Problem requirements:
For the records below, say how many lines contain the string "camera". Give no other text.

The records:
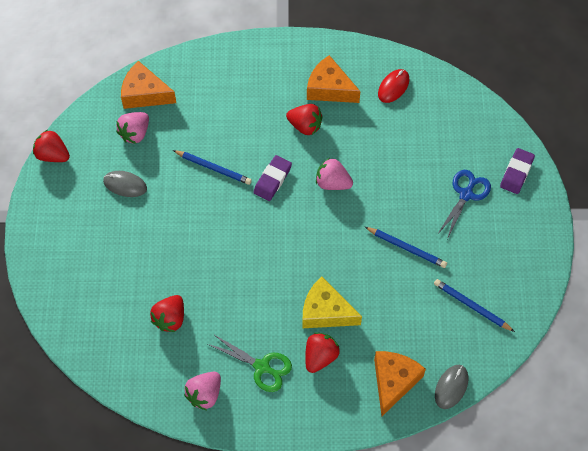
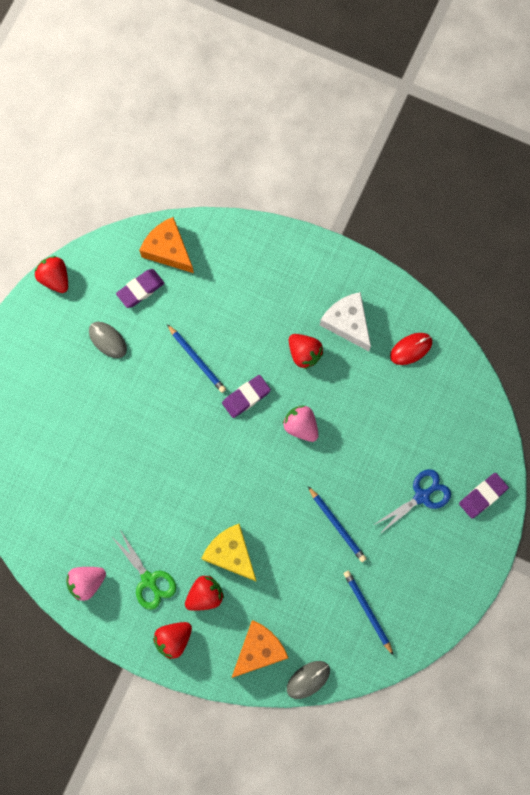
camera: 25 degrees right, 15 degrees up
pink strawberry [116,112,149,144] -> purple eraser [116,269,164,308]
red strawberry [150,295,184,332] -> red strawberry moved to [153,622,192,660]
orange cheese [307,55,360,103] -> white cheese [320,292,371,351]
* * *
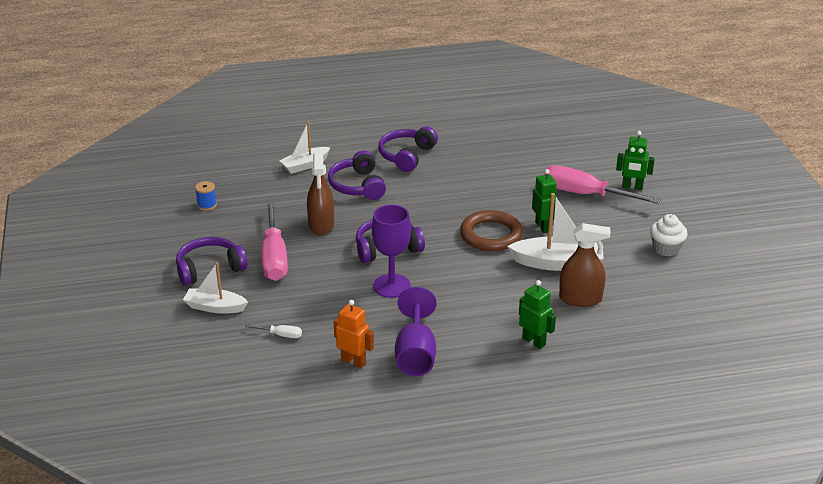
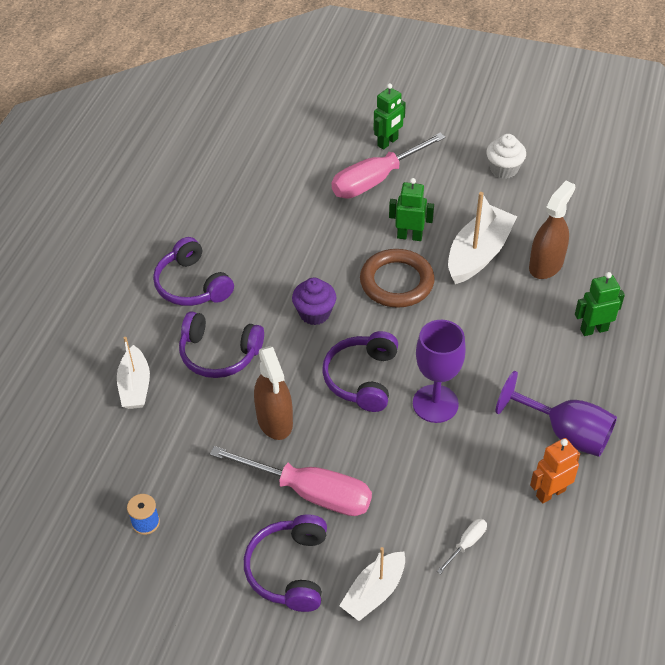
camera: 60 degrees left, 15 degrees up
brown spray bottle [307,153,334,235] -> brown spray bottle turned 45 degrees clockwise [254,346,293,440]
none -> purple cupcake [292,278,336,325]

Solution to this problem:
2